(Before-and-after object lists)

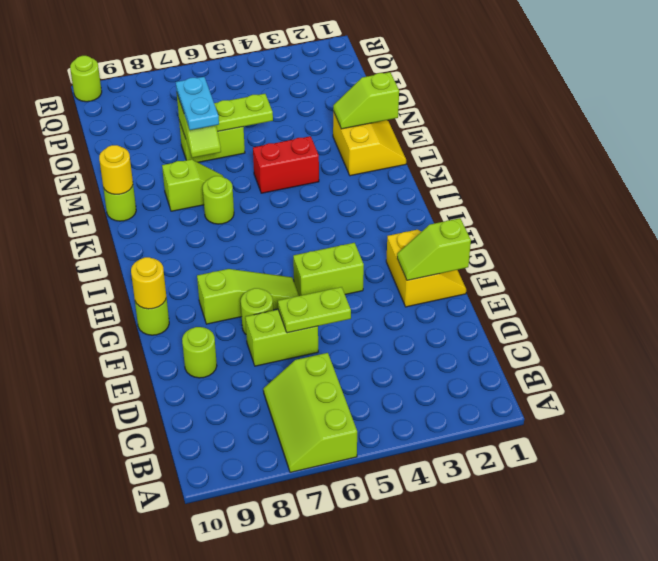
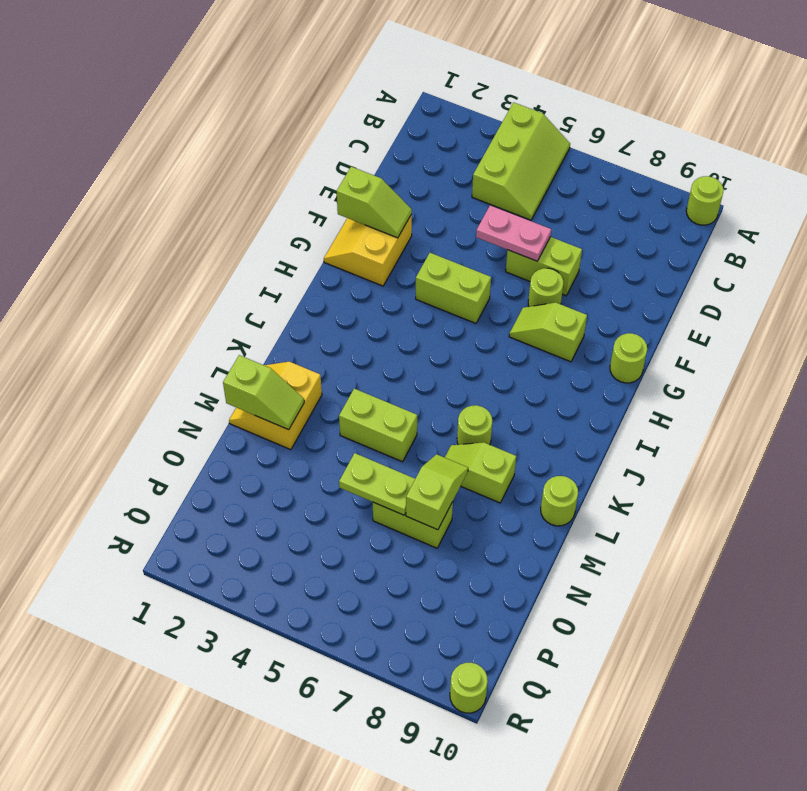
lime slope A6:C7 level 1 top 6 -> lime slope A4:C5 level 1 top 4
lime plate E5:E6 level 2 -> pink plate E5:E6 level 2
lime round brick E9 level 1 -> lime round brick A10 level 1
lime slope G6:G8 level 1 top 8 -> lime slope G7:G8 level 1 top 8
yellow round brick G10 level 2 -> none
red brick L4:L5 level 1 -> lime brick L4:L5 level 1
yellow round brick L10 level 2 -> none
cyan plate M7:N7 level 3 -> none

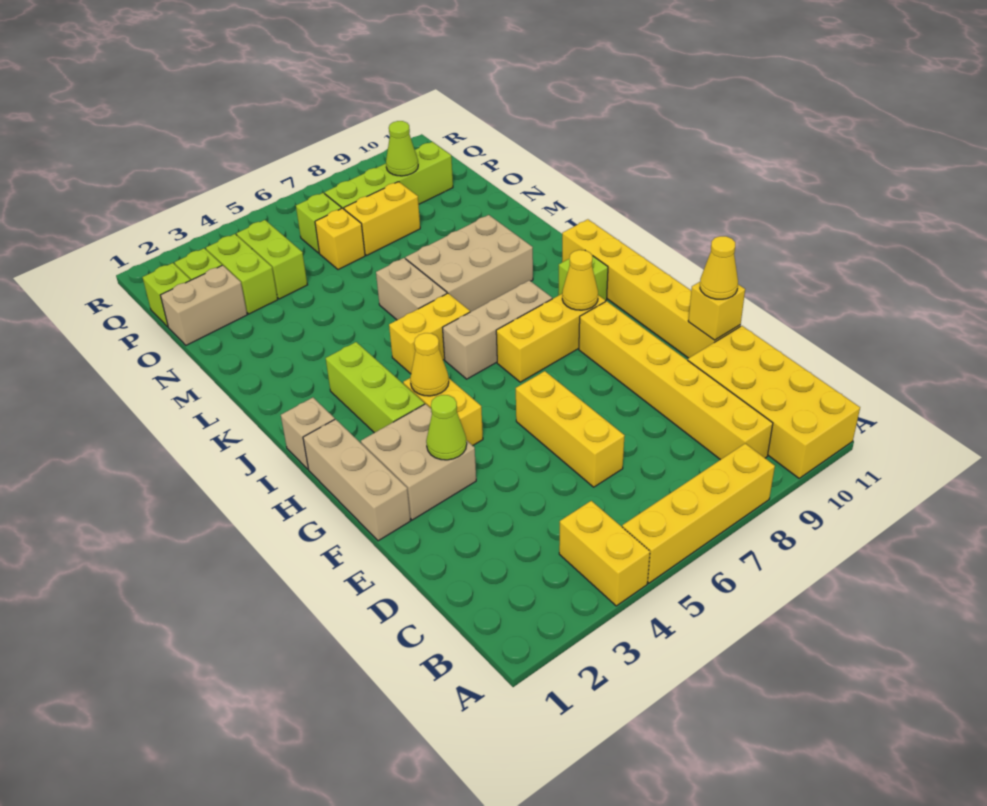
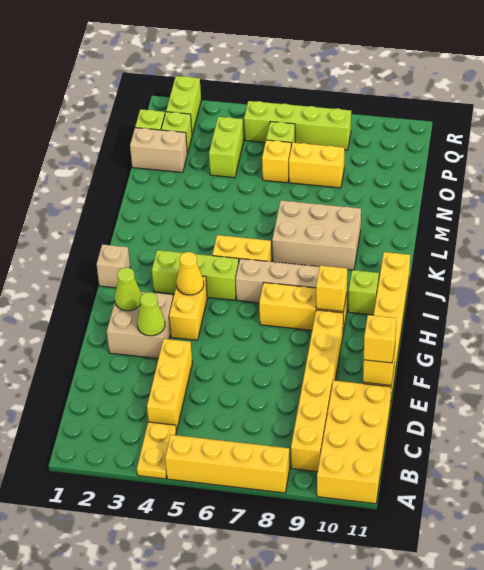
yellow brick A4:B4 level 1 -> yellow plate A4:B4 level 1
yellow brick D6:F6 level 1 -> yellow brick C4:E4 level 1
yellow cone E11 level 3 -> yellow brick E11 level 3
tan brick F1:H1 level 1 -> none
lime brick H3:J3 level 1 -> lime brick I3:I5 level 1
yellow cone H9 level 2 -> yellow brick H9 level 2
tan brick K6:L6 level 1 -> none
lime brick O3:P3 level 1 -> lime brick Q2:R2 level 1
lime brick P7:P10 level 1 -> lime brick Q5:Q8 level 1
lime cone P9 level 2 -> lime cone G2 level 2

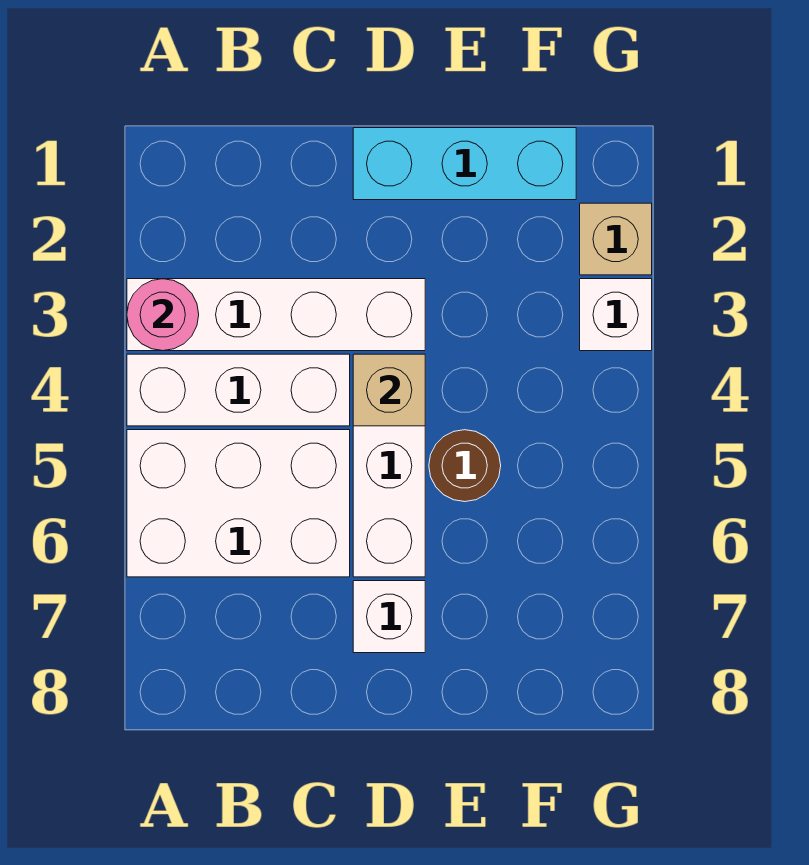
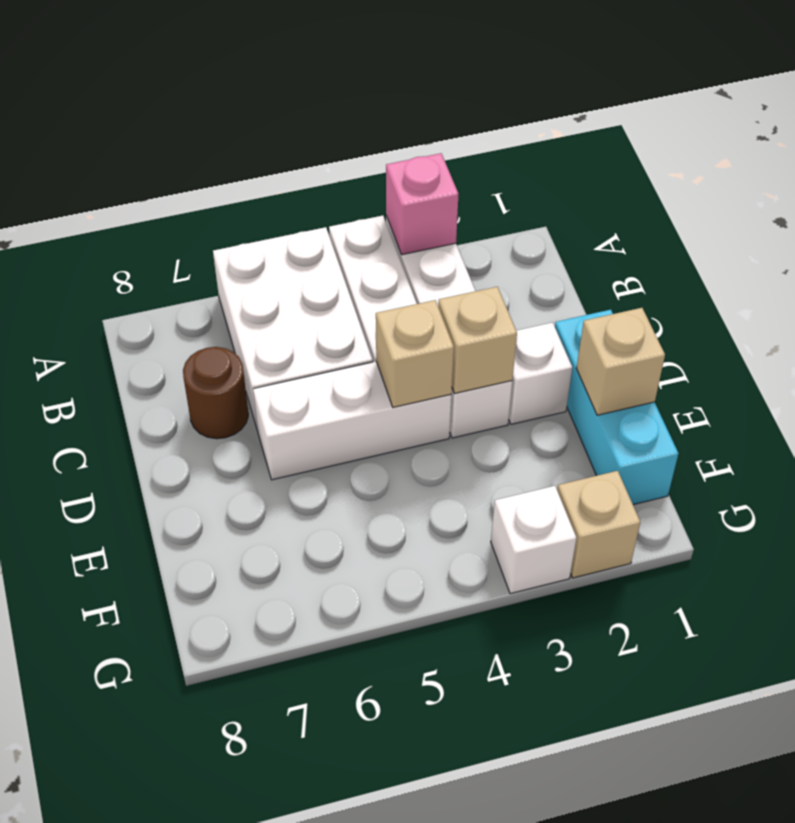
pink round brick A3 level 2 -> pink brick A3 level 2
none -> tan brick D3 level 2
white brick D7 level 1 -> white brick D2 level 1
none -> tan brick E1 level 2
brown round brick E5 level 1 -> brown round brick C7 level 1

** Your assignment **
I'd like every record above written out again exactly, without the pictures.

** Task result **
lime slope A6:C7 level 1 top 6 -> lime slope A4:C5 level 1 top 4
lime plate E5:E6 level 2 -> pink plate E5:E6 level 2
lime round brick E9 level 1 -> lime round brick A10 level 1
lime slope G6:G8 level 1 top 8 -> lime slope G7:G8 level 1 top 8
yellow round brick G10 level 2 -> none
red brick L4:L5 level 1 -> lime brick L4:L5 level 1
yellow round brick L10 level 2 -> none
cyan plate M7:N7 level 3 -> none

yellow brick A4:B4 level 1 -> yellow plate A4:B4 level 1
yellow brick D6:F6 level 1 -> yellow brick C4:E4 level 1
yellow cone E11 level 3 -> yellow brick E11 level 3
tan brick F1:H1 level 1 -> none
lime brick H3:J3 level 1 -> lime brick I3:I5 level 1
yellow cone H9 level 2 -> yellow brick H9 level 2
tan brick K6:L6 level 1 -> none
lime brick O3:P3 level 1 -> lime brick Q2:R2 level 1
lime brick P7:P10 level 1 -> lime brick Q5:Q8 level 1
lime cone P9 level 2 -> lime cone G2 level 2

pink round brick A3 level 2 -> pink brick A3 level 2
none -> tan brick D3 level 2
white brick D7 level 1 -> white brick D2 level 1
none -> tan brick E1 level 2
brown round brick E5 level 1 -> brown round brick C7 level 1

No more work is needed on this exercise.